### What is being asked
No pictures in the copy. Write out the listing below exactly.

### Input material
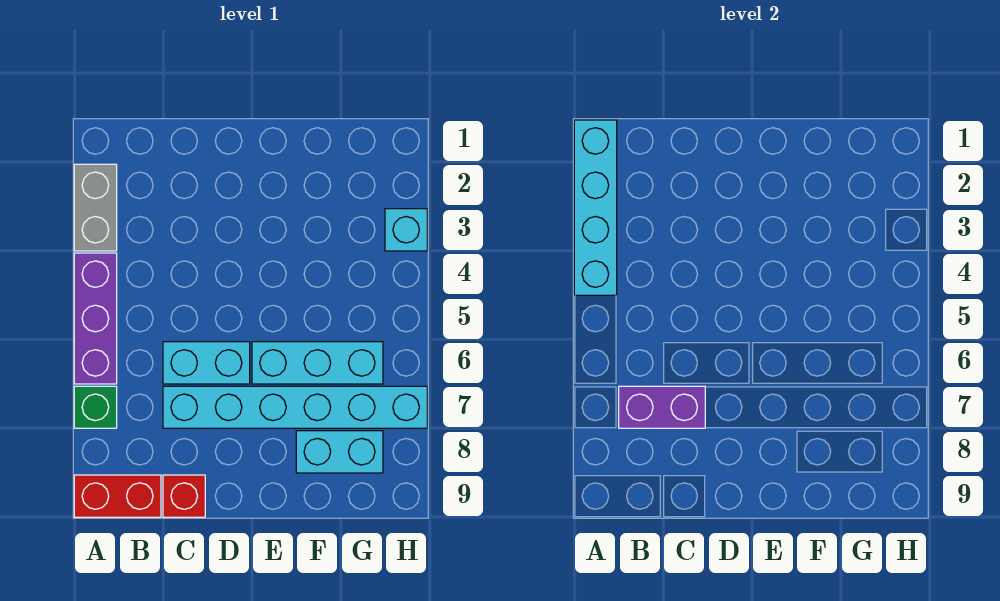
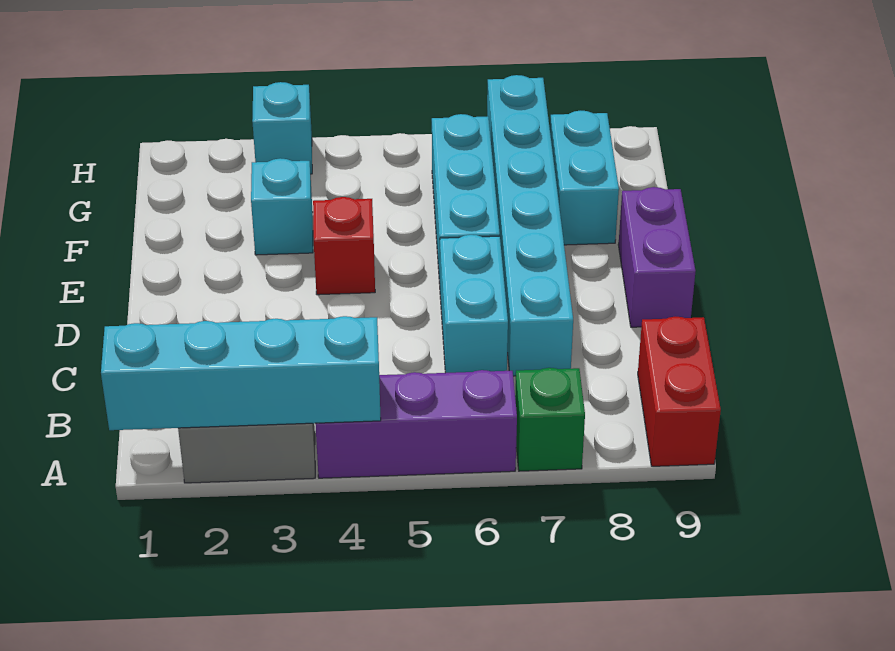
purple brick B7:C7 level 2 -> purple brick D9:E9 level 1
red brick C9 level 1 -> red brick E4 level 1
none -> cyan brick F3 level 1

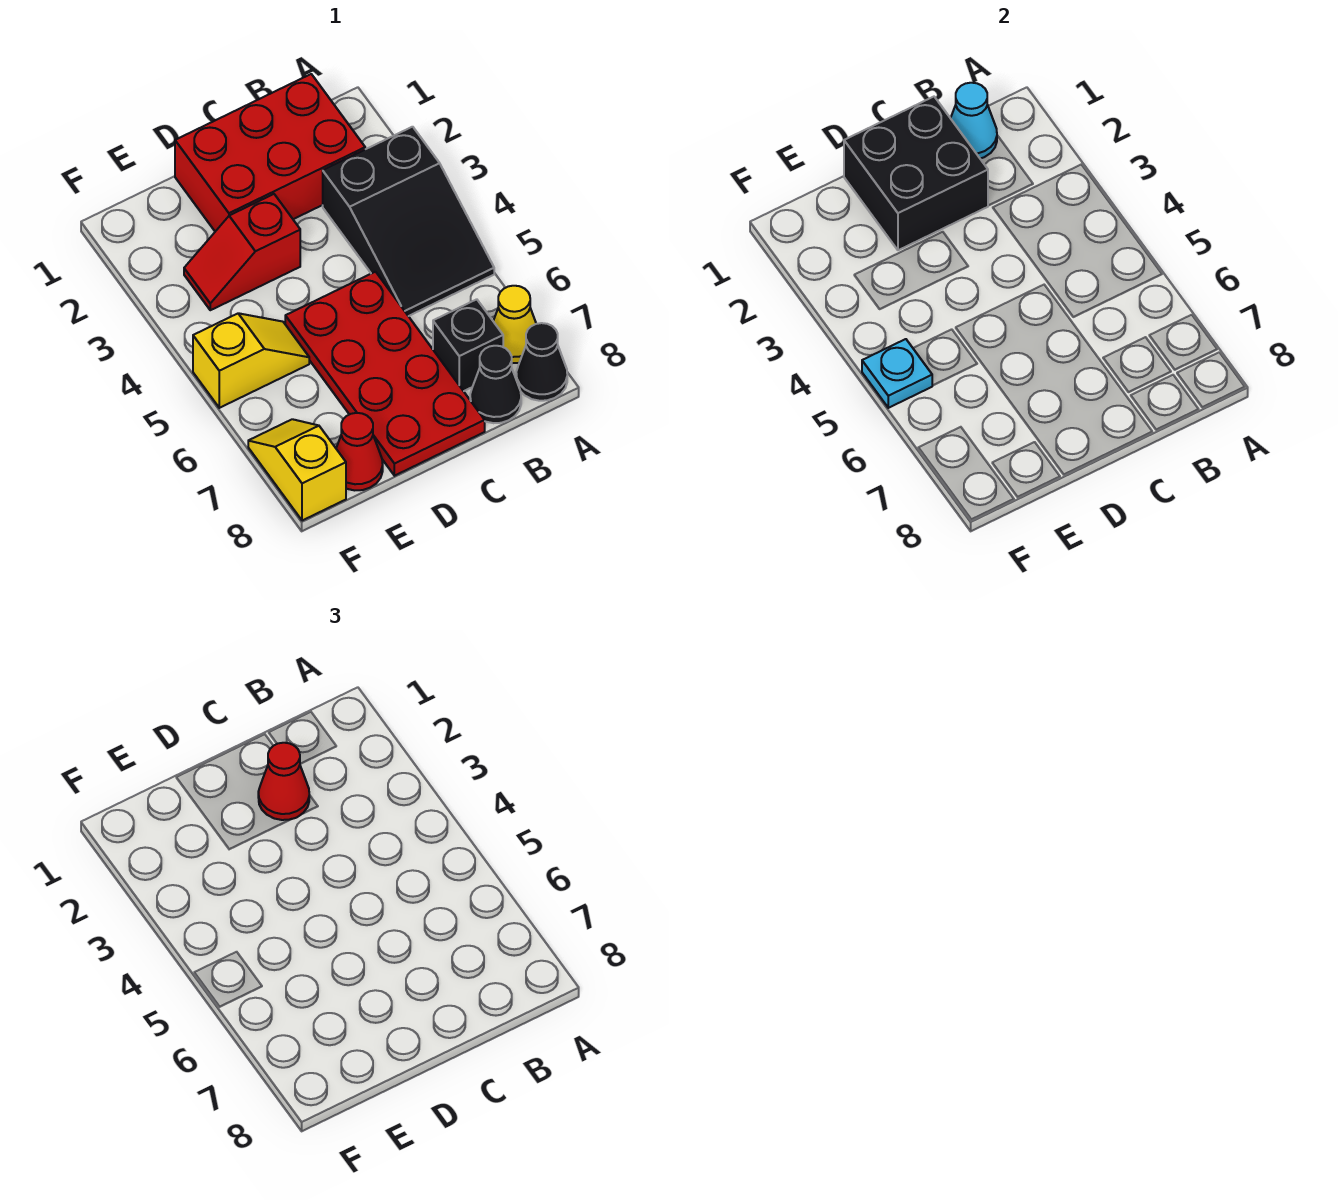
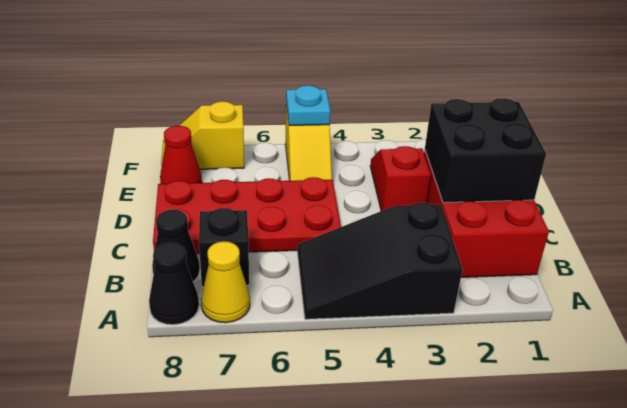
cyan cone B1 level 2 -> none
red cone C2 level 3 -> none
yellow slope F7:F8 level 1 top 8 -> yellow slope F7:F8 level 1 top 7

### Finished task
purple brick B7:C7 level 2 -> purple brick D9:E9 level 1
red brick C9 level 1 -> red brick E4 level 1
none -> cyan brick F3 level 1

cyan cone B1 level 2 -> none
red cone C2 level 3 -> none
yellow slope F7:F8 level 1 top 8 -> yellow slope F7:F8 level 1 top 7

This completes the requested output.